*** Opening Provided records ***

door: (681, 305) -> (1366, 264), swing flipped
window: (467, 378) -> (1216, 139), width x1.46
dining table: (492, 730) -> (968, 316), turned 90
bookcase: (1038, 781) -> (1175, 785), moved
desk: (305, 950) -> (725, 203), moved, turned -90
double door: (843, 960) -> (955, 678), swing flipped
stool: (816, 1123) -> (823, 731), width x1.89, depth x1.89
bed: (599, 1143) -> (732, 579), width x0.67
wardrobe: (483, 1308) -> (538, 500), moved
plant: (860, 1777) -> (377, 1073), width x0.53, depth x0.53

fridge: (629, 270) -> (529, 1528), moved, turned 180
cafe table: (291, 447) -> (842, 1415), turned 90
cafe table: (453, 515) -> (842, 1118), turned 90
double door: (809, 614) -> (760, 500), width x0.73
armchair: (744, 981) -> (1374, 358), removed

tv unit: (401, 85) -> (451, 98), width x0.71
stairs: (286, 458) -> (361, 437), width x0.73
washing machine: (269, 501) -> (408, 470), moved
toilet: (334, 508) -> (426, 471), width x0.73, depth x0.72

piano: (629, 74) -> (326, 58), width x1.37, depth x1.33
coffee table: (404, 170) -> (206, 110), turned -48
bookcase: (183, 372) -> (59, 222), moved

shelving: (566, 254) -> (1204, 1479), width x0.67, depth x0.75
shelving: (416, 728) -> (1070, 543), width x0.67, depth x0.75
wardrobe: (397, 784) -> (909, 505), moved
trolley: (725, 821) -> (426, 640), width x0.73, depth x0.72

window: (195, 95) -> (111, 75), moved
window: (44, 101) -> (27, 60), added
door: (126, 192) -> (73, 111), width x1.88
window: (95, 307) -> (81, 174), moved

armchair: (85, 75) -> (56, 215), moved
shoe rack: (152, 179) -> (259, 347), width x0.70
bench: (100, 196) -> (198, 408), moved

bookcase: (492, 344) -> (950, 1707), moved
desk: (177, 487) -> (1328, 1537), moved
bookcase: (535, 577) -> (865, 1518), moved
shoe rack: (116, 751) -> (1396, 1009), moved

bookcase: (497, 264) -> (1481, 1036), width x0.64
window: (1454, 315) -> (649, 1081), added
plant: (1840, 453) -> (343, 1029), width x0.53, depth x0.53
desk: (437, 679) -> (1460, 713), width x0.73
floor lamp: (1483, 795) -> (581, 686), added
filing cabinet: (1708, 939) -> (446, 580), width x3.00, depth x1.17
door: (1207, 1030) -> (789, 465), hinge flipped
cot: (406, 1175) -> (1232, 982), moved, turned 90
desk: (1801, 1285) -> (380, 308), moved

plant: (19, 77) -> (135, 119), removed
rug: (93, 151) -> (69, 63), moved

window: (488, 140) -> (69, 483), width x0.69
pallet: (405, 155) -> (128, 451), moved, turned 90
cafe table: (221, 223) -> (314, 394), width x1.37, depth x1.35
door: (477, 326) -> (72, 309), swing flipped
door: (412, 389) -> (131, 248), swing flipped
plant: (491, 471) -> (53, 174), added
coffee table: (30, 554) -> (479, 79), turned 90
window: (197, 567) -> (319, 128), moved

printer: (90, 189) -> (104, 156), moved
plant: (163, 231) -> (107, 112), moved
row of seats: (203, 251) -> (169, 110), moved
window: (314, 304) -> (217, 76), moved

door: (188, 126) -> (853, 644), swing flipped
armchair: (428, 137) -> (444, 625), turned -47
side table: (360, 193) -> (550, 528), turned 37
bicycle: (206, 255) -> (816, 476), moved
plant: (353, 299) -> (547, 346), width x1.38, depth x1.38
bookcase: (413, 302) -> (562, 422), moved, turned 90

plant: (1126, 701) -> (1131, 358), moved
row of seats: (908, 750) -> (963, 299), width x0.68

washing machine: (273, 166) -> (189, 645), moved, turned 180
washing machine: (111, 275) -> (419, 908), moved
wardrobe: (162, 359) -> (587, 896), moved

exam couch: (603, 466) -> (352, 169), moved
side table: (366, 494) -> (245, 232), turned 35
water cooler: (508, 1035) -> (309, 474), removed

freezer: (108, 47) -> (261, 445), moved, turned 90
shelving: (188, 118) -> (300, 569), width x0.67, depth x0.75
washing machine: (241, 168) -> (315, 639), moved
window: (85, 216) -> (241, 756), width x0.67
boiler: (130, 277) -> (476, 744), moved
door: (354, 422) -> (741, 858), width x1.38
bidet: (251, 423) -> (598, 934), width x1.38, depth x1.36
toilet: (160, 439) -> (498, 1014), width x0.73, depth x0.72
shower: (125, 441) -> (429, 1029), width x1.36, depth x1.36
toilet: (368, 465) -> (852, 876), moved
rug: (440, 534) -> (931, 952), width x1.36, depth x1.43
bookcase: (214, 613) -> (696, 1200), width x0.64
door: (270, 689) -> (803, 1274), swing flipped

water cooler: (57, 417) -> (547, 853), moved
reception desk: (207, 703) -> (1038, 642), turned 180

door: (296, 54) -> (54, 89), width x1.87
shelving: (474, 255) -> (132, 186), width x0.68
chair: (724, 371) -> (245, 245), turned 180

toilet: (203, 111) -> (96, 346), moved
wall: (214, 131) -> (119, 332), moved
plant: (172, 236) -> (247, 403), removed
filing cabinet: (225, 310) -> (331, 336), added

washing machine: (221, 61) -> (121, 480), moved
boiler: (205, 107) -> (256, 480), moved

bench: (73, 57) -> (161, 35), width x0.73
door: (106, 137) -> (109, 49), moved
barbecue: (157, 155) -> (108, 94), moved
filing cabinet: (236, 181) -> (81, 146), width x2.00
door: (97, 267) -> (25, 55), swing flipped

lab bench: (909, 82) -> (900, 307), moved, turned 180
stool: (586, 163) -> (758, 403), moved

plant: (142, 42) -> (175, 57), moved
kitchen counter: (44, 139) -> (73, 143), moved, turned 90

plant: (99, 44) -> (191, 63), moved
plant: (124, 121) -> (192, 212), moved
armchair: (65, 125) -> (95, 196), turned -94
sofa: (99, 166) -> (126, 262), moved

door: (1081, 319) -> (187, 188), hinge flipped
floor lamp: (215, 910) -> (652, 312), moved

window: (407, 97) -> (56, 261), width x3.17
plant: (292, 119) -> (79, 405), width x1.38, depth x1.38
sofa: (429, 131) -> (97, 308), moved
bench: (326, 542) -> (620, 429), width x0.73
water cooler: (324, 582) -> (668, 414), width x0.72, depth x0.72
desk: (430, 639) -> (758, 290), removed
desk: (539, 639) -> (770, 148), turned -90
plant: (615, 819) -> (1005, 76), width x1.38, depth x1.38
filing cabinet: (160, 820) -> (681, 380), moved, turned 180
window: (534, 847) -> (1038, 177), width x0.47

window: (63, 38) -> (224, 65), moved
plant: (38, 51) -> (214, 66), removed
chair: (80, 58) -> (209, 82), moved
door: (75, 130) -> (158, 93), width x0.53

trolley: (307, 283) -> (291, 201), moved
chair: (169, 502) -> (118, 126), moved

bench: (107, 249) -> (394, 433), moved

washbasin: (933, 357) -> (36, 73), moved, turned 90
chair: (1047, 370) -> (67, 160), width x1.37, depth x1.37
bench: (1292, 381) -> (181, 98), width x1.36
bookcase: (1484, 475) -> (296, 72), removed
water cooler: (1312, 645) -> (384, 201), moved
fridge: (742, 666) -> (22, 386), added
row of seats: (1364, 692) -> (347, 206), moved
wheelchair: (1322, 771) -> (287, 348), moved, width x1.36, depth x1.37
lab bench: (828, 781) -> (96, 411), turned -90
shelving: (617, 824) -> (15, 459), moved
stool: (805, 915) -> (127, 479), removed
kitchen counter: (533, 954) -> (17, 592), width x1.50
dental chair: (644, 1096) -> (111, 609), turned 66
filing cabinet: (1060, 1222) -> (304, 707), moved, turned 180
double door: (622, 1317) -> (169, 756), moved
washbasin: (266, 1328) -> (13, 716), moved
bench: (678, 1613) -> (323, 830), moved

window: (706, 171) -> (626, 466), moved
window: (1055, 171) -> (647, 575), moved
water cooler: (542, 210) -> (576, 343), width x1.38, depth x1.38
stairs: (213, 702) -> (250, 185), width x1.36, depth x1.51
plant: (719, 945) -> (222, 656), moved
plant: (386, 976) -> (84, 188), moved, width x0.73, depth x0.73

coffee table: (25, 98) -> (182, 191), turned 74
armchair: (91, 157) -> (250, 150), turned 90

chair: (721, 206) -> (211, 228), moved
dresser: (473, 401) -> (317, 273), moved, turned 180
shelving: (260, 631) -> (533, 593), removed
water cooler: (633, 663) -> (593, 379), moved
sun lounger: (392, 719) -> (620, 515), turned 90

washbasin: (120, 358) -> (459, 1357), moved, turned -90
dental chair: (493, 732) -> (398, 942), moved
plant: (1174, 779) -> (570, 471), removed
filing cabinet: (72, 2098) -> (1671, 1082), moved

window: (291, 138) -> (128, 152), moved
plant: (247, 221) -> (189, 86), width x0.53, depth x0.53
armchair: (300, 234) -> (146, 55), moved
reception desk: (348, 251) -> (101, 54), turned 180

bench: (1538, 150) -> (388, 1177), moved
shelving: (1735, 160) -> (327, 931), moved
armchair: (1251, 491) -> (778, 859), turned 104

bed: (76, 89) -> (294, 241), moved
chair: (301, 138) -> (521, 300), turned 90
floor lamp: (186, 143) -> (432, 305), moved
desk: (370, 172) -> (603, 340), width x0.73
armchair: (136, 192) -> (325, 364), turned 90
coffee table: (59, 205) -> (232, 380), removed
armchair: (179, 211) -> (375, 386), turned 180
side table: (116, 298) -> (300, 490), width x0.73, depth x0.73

*** Closing Provided records ***

In the listing above, locate the line containing "barbecue: (157, 155) -> (108, 94), moved" and the line containing "washbasin: (933, 357)". Extract those two lines and every line between them, exactly as written, and only those.

- [Answer to the exercise]:
barbecue: (157, 155) -> (108, 94), moved
filing cabinet: (236, 181) -> (81, 146), width x2.00
door: (97, 267) -> (25, 55), swing flipped

lab bench: (909, 82) -> (900, 307), moved, turned 180
stool: (586, 163) -> (758, 403), moved

plant: (142, 42) -> (175, 57), moved
kitchen counter: (44, 139) -> (73, 143), moved, turned 90

plant: (99, 44) -> (191, 63), moved
plant: (124, 121) -> (192, 212), moved
armchair: (65, 125) -> (95, 196), turned -94
sofa: (99, 166) -> (126, 262), moved

door: (1081, 319) -> (187, 188), hinge flipped
floor lamp: (215, 910) -> (652, 312), moved

window: (407, 97) -> (56, 261), width x3.17
plant: (292, 119) -> (79, 405), width x1.38, depth x1.38
sofa: (429, 131) -> (97, 308), moved
bench: (326, 542) -> (620, 429), width x0.73
water cooler: (324, 582) -> (668, 414), width x0.72, depth x0.72
desk: (430, 639) -> (758, 290), removed
desk: (539, 639) -> (770, 148), turned -90
plant: (615, 819) -> (1005, 76), width x1.38, depth x1.38
filing cabinet: (160, 820) -> (681, 380), moved, turned 180
window: (534, 847) -> (1038, 177), width x0.47

window: (63, 38) -> (224, 65), moved
plant: (38, 51) -> (214, 66), removed
chair: (80, 58) -> (209, 82), moved
door: (75, 130) -> (158, 93), width x0.53

trolley: (307, 283) -> (291, 201), moved
chair: (169, 502) -> (118, 126), moved

bench: (107, 249) -> (394, 433), moved

washbasin: (933, 357) -> (36, 73), moved, turned 90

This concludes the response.